◆ **Task description**: Below are records; reproduce exactly the lines from the one that has "J3 pin 1: GND -> SIG6" through the one that has "C9: 4.7uF (plus", ends included, and nothing more.
(The data begins)
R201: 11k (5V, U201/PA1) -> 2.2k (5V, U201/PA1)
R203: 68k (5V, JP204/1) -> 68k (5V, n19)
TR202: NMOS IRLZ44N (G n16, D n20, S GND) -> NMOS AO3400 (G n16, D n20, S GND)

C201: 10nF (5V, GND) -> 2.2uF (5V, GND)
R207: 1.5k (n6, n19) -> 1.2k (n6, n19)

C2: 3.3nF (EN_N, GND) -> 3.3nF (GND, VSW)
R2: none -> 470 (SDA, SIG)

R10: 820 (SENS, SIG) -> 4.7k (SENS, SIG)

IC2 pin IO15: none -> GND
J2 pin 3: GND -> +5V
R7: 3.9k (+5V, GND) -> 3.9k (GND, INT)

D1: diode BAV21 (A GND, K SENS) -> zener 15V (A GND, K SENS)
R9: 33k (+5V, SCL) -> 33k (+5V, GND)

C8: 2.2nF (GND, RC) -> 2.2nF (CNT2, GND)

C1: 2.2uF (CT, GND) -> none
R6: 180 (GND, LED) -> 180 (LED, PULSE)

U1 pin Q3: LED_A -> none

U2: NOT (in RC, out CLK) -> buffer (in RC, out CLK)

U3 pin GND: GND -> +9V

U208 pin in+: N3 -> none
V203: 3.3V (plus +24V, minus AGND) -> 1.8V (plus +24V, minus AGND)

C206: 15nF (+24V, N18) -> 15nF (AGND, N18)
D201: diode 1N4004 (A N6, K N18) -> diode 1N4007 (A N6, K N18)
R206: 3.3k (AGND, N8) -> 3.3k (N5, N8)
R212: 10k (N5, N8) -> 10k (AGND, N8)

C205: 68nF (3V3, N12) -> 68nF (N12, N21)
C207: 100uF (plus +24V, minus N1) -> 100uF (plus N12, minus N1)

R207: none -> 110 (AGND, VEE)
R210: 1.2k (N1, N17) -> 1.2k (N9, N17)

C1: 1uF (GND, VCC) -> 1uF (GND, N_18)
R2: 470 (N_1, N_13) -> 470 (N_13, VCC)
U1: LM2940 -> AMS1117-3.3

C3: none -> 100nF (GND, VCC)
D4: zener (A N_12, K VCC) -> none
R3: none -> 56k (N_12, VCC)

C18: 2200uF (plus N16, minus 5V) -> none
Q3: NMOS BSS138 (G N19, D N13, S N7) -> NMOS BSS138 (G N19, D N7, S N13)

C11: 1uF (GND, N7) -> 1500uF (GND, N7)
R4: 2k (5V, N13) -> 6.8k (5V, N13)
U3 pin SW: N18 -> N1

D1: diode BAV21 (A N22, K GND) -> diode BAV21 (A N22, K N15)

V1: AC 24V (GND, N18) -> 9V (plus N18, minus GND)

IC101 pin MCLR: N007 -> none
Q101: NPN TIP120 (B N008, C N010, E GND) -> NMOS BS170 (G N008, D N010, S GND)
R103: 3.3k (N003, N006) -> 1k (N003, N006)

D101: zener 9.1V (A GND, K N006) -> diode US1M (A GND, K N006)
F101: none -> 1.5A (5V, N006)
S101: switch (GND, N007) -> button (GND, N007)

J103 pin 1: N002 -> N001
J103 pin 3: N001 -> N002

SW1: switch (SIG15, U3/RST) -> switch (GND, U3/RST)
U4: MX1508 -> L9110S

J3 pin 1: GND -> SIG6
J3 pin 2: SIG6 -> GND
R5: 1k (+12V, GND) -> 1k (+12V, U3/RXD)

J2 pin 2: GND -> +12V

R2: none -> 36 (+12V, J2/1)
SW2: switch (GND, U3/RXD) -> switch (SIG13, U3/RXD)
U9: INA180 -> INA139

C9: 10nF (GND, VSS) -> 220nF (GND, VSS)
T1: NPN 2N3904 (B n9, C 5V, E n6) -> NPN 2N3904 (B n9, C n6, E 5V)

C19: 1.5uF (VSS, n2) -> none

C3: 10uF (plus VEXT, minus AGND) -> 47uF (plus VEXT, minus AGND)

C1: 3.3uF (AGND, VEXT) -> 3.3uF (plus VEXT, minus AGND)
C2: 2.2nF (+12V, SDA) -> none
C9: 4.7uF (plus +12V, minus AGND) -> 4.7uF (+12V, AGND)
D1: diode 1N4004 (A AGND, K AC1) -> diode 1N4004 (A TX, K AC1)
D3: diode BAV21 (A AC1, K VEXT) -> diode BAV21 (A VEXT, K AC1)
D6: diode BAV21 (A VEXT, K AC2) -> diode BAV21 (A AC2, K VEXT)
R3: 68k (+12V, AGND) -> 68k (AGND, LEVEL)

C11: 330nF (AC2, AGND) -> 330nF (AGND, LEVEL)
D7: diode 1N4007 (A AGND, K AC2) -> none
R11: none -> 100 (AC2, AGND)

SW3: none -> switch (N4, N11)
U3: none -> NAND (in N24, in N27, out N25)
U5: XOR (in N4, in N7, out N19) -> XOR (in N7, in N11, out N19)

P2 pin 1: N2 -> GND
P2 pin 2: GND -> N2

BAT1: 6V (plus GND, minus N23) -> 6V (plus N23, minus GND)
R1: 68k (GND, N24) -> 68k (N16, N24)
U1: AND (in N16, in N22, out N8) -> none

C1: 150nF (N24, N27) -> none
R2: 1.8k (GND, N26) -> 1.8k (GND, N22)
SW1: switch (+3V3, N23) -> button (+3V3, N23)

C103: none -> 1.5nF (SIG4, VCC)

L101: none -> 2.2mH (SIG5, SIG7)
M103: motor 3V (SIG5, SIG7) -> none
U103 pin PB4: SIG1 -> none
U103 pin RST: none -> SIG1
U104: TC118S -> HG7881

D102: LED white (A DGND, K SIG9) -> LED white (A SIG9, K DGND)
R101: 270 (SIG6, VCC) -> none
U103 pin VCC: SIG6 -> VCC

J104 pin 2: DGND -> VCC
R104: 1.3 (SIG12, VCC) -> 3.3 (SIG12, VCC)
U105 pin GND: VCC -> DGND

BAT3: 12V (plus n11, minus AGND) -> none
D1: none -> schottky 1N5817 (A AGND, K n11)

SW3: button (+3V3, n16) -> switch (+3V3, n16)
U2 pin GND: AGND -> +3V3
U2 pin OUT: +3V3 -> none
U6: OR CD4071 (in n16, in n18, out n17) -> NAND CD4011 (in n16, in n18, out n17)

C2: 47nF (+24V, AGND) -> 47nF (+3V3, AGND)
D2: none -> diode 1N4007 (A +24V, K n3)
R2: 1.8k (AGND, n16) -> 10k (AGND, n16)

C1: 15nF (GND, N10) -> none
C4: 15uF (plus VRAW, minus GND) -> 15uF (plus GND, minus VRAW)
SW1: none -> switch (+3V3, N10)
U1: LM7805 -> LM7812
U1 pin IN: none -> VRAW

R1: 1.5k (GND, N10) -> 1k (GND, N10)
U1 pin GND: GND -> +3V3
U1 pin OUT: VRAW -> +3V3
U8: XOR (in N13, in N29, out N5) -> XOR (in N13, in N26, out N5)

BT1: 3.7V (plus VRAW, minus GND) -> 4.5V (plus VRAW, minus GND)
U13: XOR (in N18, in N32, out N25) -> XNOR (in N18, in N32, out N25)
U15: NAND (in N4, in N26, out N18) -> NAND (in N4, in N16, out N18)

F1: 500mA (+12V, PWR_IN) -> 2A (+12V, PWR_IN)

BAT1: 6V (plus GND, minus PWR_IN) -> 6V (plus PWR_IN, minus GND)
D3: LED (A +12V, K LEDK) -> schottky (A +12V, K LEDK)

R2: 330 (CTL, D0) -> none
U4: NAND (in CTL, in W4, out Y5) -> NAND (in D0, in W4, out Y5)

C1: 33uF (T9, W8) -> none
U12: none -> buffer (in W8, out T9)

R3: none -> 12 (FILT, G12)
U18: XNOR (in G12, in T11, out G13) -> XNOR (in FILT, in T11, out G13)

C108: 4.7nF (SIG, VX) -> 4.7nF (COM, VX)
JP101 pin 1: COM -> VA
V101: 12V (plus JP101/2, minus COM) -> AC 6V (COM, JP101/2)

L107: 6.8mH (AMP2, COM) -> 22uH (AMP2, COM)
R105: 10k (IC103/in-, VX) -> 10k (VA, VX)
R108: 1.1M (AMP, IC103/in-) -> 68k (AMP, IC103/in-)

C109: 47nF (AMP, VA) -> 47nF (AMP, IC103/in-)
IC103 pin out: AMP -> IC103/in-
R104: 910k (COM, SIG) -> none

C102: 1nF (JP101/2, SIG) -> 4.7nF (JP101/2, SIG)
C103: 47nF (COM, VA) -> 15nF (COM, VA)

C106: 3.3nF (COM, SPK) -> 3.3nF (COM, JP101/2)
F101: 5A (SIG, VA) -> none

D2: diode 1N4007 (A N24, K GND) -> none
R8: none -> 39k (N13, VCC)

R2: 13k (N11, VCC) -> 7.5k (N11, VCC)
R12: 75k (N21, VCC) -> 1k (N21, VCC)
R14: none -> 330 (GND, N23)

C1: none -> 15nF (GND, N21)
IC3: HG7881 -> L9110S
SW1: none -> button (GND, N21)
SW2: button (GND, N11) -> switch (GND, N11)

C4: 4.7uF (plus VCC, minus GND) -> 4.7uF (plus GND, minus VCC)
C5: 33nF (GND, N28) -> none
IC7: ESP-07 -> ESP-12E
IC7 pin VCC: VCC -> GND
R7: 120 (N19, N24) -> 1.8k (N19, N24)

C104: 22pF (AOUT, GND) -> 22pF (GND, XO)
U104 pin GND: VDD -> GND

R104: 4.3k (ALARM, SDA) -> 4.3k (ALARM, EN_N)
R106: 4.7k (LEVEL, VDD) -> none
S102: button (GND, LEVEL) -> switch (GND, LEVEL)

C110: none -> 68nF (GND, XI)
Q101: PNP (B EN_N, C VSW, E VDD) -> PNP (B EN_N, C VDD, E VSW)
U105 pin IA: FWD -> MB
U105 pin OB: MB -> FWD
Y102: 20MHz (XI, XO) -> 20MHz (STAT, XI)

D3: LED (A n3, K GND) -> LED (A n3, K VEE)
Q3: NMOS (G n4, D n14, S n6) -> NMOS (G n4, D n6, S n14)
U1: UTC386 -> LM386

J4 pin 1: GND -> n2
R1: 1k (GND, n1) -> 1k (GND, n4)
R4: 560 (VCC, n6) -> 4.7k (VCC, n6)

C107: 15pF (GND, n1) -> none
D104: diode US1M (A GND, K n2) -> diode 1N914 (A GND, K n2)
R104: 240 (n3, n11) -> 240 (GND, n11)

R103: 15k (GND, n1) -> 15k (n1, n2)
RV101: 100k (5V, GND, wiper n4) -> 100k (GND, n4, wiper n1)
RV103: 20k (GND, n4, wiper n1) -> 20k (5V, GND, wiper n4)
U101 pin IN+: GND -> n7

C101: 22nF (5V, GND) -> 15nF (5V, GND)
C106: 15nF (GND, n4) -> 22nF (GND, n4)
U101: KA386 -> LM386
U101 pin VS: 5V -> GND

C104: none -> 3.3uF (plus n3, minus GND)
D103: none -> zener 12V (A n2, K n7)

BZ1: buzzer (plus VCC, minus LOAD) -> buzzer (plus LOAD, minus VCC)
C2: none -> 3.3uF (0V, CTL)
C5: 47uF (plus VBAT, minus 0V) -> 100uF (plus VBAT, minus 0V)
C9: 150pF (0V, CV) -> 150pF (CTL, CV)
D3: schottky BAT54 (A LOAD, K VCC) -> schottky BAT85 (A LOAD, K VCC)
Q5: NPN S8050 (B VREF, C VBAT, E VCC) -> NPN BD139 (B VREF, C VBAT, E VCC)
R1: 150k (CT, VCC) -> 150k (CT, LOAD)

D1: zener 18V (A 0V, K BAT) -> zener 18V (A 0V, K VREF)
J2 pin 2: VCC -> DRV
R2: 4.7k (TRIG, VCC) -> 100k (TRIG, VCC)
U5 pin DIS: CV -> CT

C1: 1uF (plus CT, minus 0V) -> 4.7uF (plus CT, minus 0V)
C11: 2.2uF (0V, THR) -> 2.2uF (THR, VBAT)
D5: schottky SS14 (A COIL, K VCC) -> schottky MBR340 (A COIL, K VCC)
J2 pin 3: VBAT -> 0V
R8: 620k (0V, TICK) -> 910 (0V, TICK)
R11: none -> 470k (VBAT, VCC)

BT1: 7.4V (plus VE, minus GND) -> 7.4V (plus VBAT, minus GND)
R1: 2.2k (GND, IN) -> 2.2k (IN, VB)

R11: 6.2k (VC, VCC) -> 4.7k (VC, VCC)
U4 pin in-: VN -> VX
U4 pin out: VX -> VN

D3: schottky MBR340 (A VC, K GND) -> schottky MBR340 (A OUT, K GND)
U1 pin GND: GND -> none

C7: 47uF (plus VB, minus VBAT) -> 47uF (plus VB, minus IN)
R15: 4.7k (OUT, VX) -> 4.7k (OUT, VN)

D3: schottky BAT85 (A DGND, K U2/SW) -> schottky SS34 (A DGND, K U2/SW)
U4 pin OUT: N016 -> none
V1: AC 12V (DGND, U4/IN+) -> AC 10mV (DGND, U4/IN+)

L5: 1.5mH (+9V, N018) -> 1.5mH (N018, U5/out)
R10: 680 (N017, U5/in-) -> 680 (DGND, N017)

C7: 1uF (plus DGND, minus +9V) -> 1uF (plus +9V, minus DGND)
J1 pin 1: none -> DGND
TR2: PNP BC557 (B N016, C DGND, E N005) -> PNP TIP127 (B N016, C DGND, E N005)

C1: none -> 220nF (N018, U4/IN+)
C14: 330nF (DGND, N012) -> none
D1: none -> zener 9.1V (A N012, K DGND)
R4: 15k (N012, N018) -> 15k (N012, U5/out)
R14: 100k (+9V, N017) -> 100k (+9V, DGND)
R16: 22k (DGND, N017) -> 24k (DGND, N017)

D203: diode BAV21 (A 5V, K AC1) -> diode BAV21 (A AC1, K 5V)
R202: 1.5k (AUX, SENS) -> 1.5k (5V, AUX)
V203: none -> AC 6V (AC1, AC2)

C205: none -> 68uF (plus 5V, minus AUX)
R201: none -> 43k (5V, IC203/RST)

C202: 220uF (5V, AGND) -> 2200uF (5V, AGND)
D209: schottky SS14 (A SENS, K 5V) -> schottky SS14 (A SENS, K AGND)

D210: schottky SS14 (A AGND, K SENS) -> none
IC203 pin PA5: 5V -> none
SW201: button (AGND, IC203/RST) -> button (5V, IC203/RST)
(The data ends)
◆ **Reply**:
J3 pin 1: GND -> SIG6
J3 pin 2: SIG6 -> GND
R5: 1k (+12V, GND) -> 1k (+12V, U3/RXD)

J2 pin 2: GND -> +12V

R2: none -> 36 (+12V, J2/1)
SW2: switch (GND, U3/RXD) -> switch (SIG13, U3/RXD)
U9: INA180 -> INA139

C9: 10nF (GND, VSS) -> 220nF (GND, VSS)
T1: NPN 2N3904 (B n9, C 5V, E n6) -> NPN 2N3904 (B n9, C n6, E 5V)

C19: 1.5uF (VSS, n2) -> none

C3: 10uF (plus VEXT, minus AGND) -> 47uF (plus VEXT, minus AGND)

C1: 3.3uF (AGND, VEXT) -> 3.3uF (plus VEXT, minus AGND)
C2: 2.2nF (+12V, SDA) -> none
C9: 4.7uF (plus +12V, minus AGND) -> 4.7uF (+12V, AGND)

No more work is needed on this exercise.